Stored data entries:
┄┄┄┄┄┄┄┄┄┄┄┄┄┄┄┄┄┄┄┄
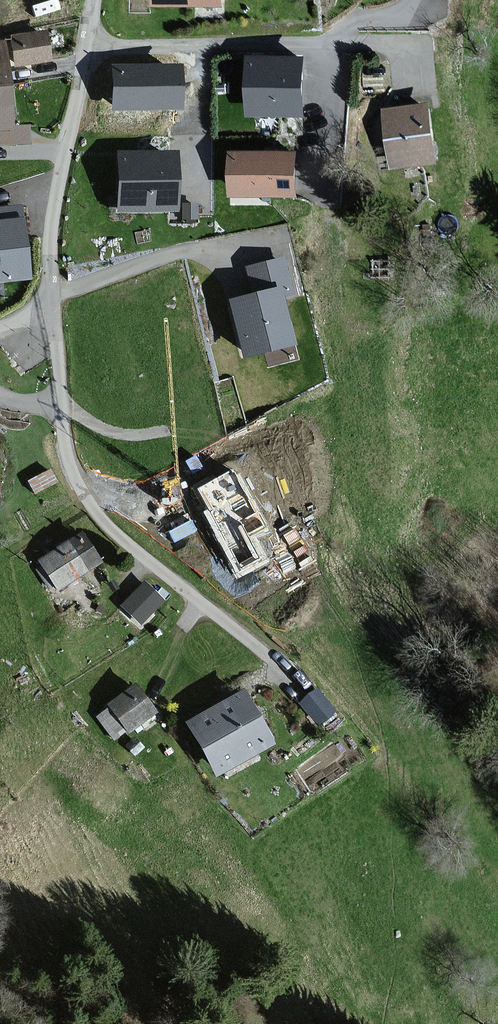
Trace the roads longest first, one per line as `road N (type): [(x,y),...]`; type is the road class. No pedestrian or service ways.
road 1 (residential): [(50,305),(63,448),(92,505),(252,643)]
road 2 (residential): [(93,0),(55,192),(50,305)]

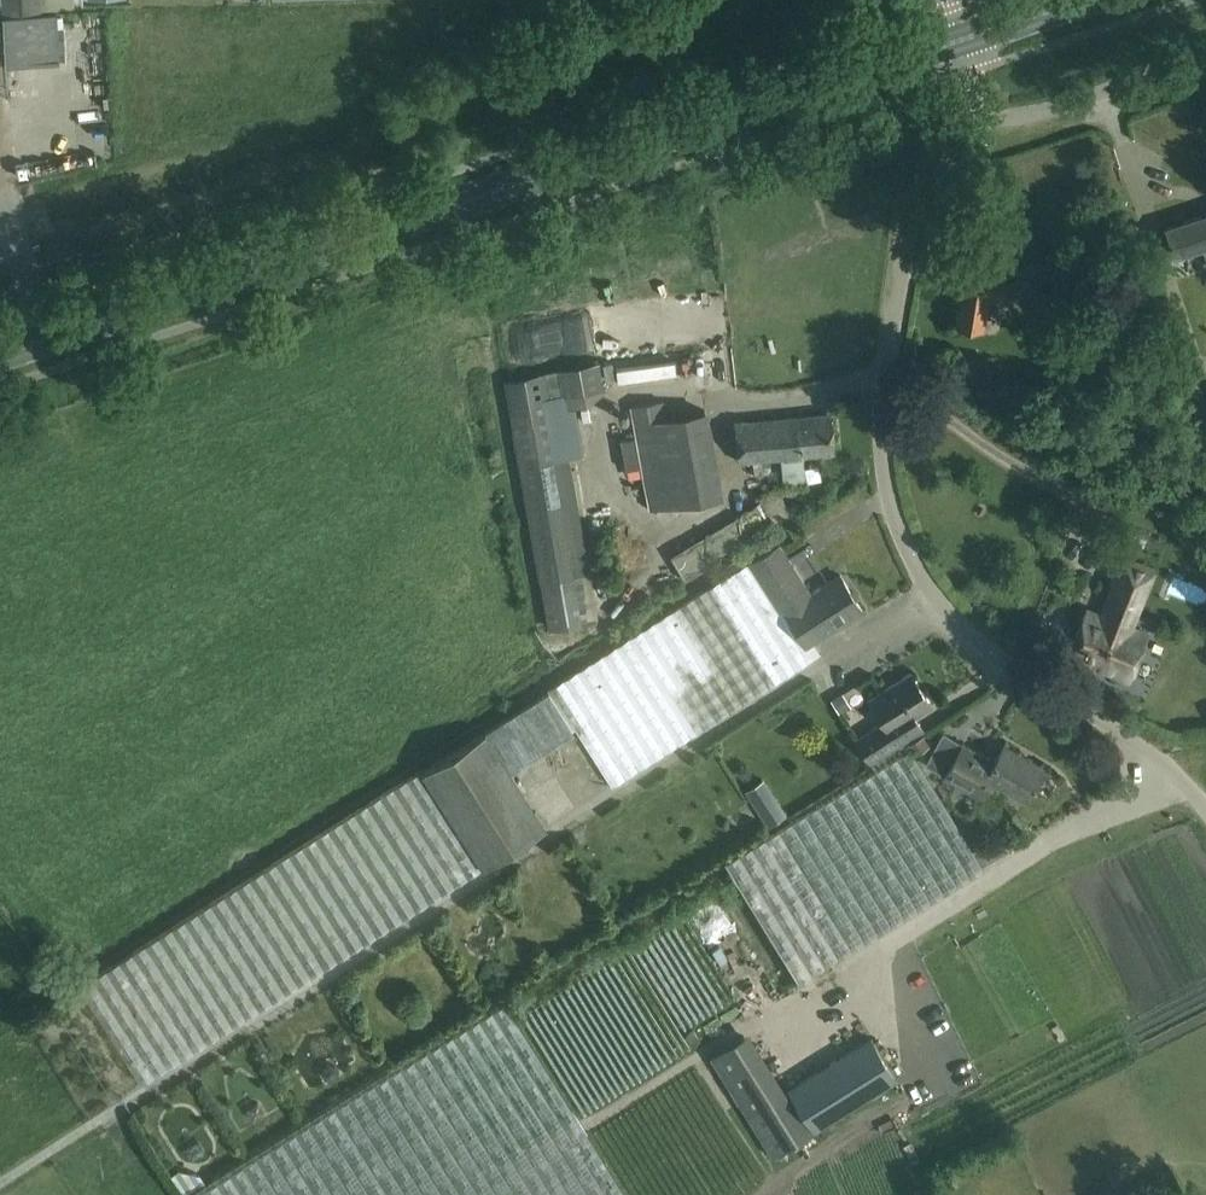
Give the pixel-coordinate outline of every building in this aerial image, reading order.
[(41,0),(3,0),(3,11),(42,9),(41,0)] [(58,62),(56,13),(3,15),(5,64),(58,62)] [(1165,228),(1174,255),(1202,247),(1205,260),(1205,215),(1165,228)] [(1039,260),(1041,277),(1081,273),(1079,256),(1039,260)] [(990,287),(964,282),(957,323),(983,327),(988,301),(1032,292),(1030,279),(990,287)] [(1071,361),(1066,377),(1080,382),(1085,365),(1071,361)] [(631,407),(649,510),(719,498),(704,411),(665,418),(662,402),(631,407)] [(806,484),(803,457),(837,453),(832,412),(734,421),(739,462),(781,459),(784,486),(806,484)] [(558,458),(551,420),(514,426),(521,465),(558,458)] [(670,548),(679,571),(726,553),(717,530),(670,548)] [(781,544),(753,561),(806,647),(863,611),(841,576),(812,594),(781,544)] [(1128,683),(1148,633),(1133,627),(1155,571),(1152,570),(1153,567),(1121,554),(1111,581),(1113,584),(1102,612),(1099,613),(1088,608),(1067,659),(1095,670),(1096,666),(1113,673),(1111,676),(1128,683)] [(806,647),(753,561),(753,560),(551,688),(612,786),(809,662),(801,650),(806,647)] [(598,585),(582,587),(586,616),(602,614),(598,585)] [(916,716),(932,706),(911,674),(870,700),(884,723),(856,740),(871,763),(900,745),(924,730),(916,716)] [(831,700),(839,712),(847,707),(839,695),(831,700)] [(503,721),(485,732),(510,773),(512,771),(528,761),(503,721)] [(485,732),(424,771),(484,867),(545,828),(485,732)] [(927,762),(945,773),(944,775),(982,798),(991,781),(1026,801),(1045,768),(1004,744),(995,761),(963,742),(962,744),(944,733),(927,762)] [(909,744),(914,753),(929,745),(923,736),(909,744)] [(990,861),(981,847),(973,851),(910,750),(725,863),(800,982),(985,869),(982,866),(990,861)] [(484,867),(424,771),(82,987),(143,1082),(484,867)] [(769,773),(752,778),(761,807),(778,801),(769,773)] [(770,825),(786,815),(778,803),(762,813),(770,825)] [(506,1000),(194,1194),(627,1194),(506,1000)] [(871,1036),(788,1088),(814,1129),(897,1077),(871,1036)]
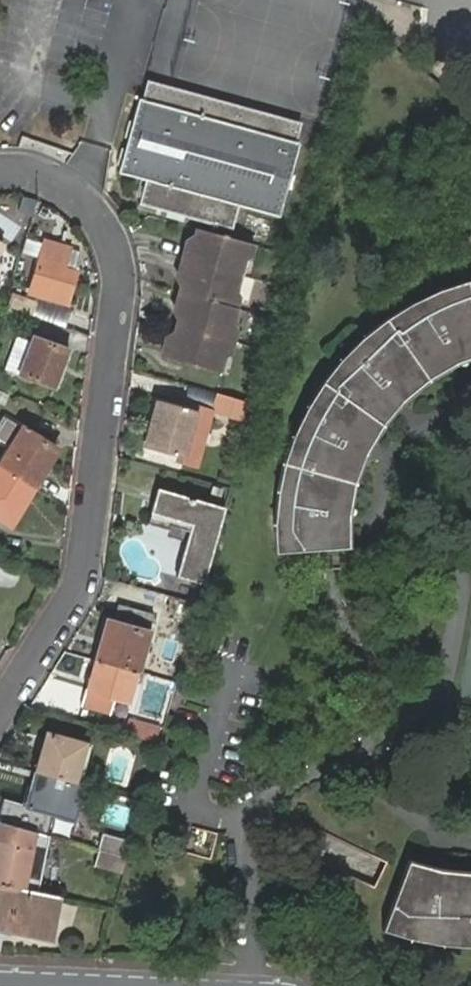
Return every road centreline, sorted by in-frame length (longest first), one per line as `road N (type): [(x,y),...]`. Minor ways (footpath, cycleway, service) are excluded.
┄┄┄┄┄┄┄┄┄┄┄┄┄┄┄┄┄┄┄┄
## Task description
All of the data above is to be repeated exactly, with the pictures left out.

## Answer to the exercise
Trace the roads longest first, one per line as `road N (type): [(x,y),...]`; type is the road class. No pedestrian or service ways.
road 1 (residential): [(50,305),(63,448),(92,505),(252,643)]
road 2 (residential): [(93,0),(55,192),(50,305)]

Give the pixel-coordinate outline of every building in this aerial image, reading order.
[(41,0),(3,0),(3,11),(42,9),(41,0)] [(58,62),(56,13),(3,15),(5,64),(58,62)] [(1165,228),(1174,255),(1202,247),(1205,260),(1205,215),(1165,228)] [(1039,260),(1041,277),(1081,273),(1079,256),(1039,260)] [(990,287),(964,282),(957,323),(983,327),(988,301),(1032,292),(1030,279),(990,287)] [(1071,361),(1066,377),(1080,382),(1085,365),(1071,361)] [(631,407),(649,510),(719,498),(704,411),(665,418),(662,402),(631,407)] [(806,484),(803,457),(837,453),(832,412),(734,421),(739,462),(781,459),(784,486),(806,484)] [(558,458),(551,420),(514,426),(521,465),(558,458)] [(670,548),(679,571),(726,553),(717,530),(670,548)] [(781,544),(753,561),(806,647),(863,611),(841,576),(812,594),(781,544)] [(1128,683),(1148,633),(1133,627),(1155,571),(1152,570),(1153,567),(1121,554),(1111,581),(1113,584),(1102,612),(1099,613),(1088,608),(1067,659),(1095,670),(1096,666),(1113,673),(1111,676),(1128,683)] [(806,647),(753,561),(753,560),(551,688),(612,786),(809,662),(801,650),(806,647)] [(598,585),(582,587),(586,616),(602,614),(598,585)] [(916,716),(932,706),(911,674),(870,700),(884,723),(856,740),(871,763),(900,745),(924,730),(916,716)] [(831,700),(839,712),(847,707),(839,695),(831,700)] [(503,721),(485,732),(510,773),(512,771),(528,761),(503,721)] [(485,732),(424,771),(484,867),(545,828),(485,732)] [(927,762),(945,773),(944,775),(982,798),(991,781),(1026,801),(1045,768),(1004,744),(995,761),(963,742),(962,744),(944,733),(927,762)] [(909,744),(914,753),(929,745),(923,736),(909,744)] [(990,861),(981,847),(973,851),(910,750),(725,863),(800,982),(985,869),(982,866),(990,861)] [(484,867),(424,771),(82,987),(143,1082),(484,867)] [(769,773),(752,778),(761,807),(778,801),(769,773)] [(770,825),(786,815),(778,803),(762,813),(770,825)] [(506,1000),(194,1194),(627,1194),(506,1000)] [(871,1036),(788,1088),(814,1129),(897,1077),(871,1036)]
Return every road centreline, sorted by in-frame length (longest first), one per line as `road N (type): [(x,y),...]`. Minor ways (footpath, cycleway, service) are excluded.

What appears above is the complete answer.